* [EXTRACTED MATERIAL]
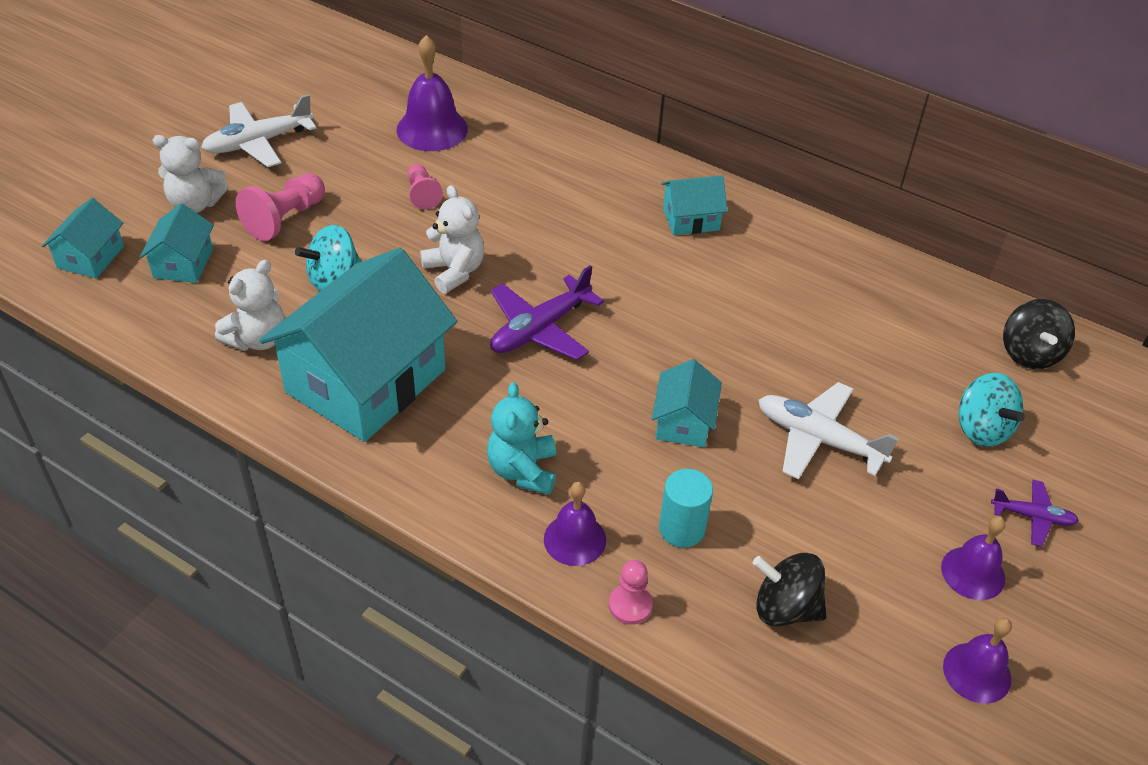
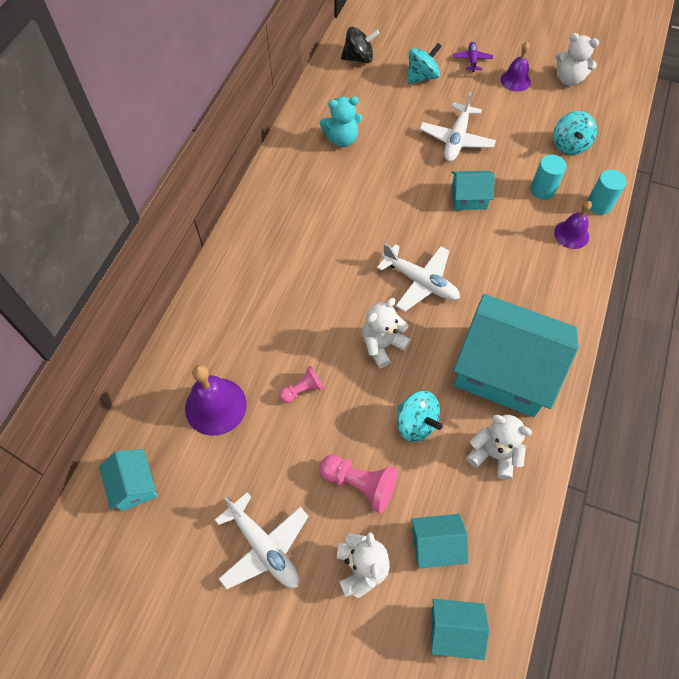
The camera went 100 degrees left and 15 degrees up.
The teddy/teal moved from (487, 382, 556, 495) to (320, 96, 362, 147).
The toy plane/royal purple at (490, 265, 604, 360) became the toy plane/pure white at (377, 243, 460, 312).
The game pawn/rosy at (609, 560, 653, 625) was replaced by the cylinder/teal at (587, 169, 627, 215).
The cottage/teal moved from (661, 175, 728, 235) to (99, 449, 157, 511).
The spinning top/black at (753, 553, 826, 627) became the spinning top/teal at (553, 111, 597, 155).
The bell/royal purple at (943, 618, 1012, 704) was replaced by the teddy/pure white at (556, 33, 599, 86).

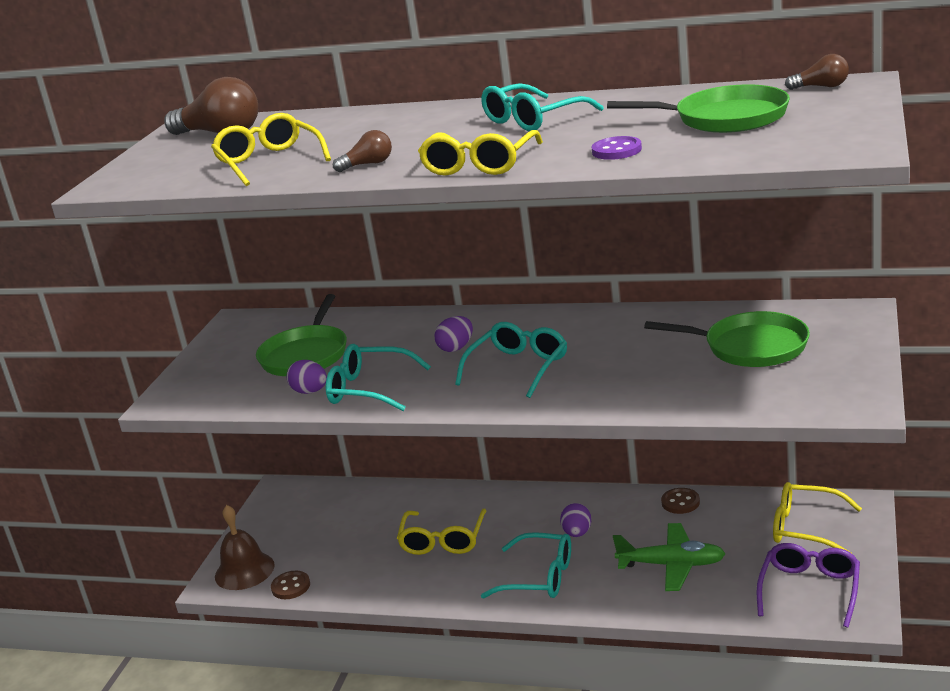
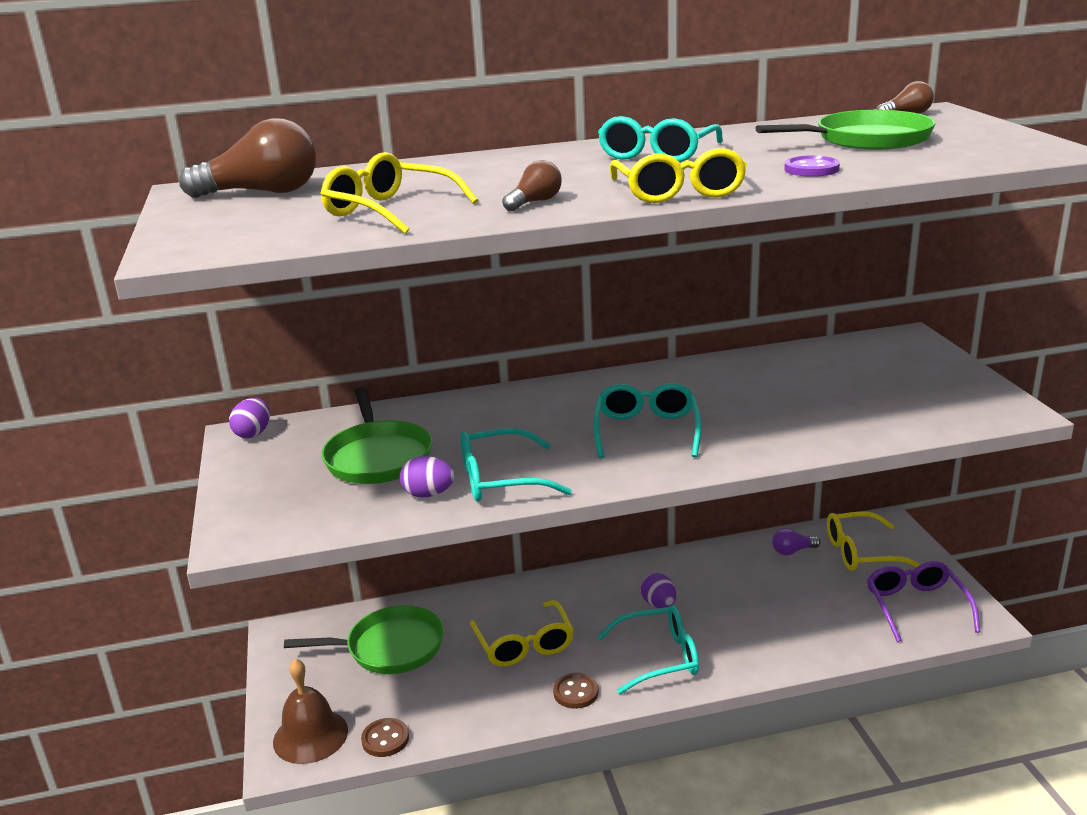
The camera went 30 degrees left and 0 degrees up.
The toy egg/royal purple moved from (434, 316, 473, 352) to (229, 398, 270, 438).
The toy plane/emerald at (613, 523, 726, 591) disappeared.
The frying pan/emerald moved from (644, 311, 810, 367) to (284, 605, 444, 674).
The sewing button/dark brown moved from (661, 488, 700, 514) to (553, 673, 599, 709).
The lightbulb/royal purple at (772, 528, 821, 555) appeared.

* [PROBLEM REQUIREMENTS] Each line that contains the string "became" should be copied from the data above.

* [SOLUTION TO THE PROBLEM]
The toy plane/royal purple at (490, 265, 604, 360) became the toy plane/pure white at (377, 243, 460, 312).
The spinning top/black at (753, 553, 826, 627) became the spinning top/teal at (553, 111, 597, 155).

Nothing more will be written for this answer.